Top of Data for analysis

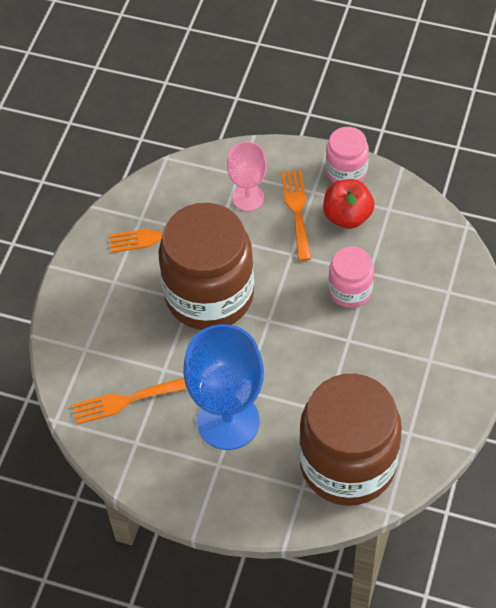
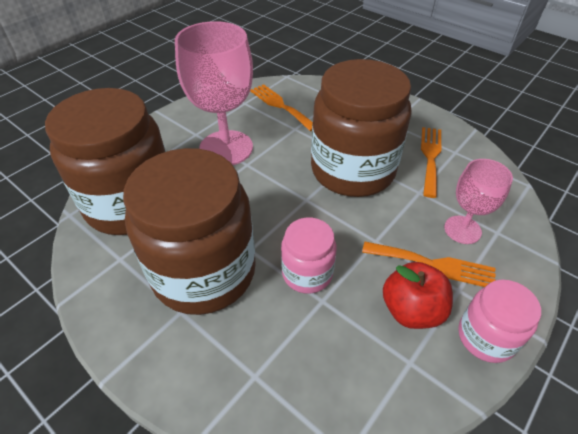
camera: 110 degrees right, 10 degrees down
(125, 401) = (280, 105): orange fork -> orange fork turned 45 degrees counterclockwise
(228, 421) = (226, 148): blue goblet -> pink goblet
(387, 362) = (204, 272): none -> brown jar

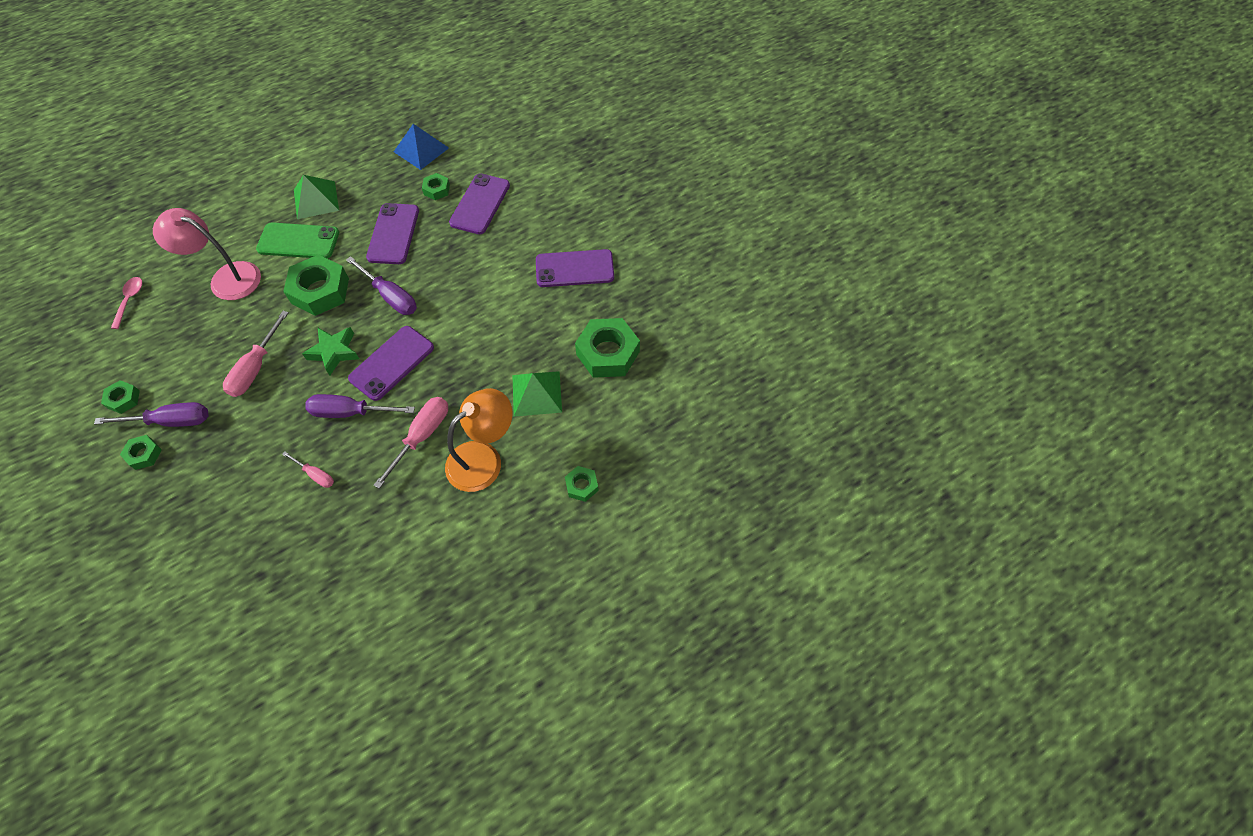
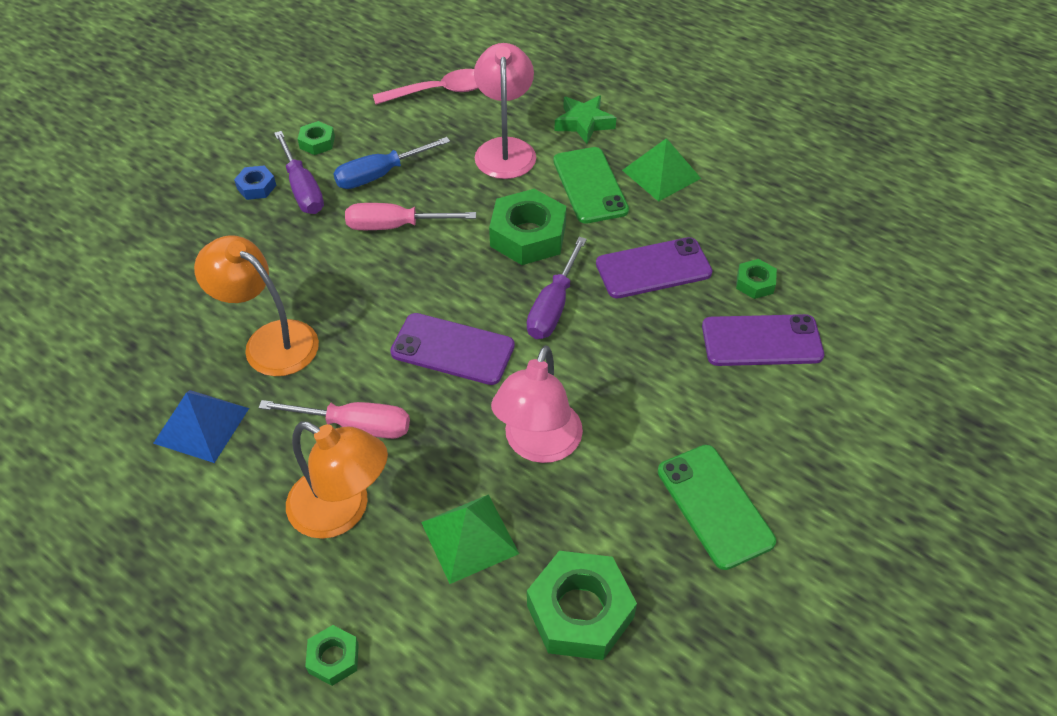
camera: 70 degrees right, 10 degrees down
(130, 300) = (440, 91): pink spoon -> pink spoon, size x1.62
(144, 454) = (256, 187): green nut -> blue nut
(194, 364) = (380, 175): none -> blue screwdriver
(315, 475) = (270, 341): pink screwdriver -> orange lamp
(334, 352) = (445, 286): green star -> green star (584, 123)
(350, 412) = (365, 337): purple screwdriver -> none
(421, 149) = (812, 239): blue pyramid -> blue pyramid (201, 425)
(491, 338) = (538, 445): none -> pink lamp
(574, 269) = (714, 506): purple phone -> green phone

Bottom of Data for analysis

◆ **Task description**
Where does the string "camera" appear in the records? Copy every line that holds it.

◆ **Reply to the task**
camera: 110 degrees right, 10 degrees down
camera: 70 degrees right, 10 degrees down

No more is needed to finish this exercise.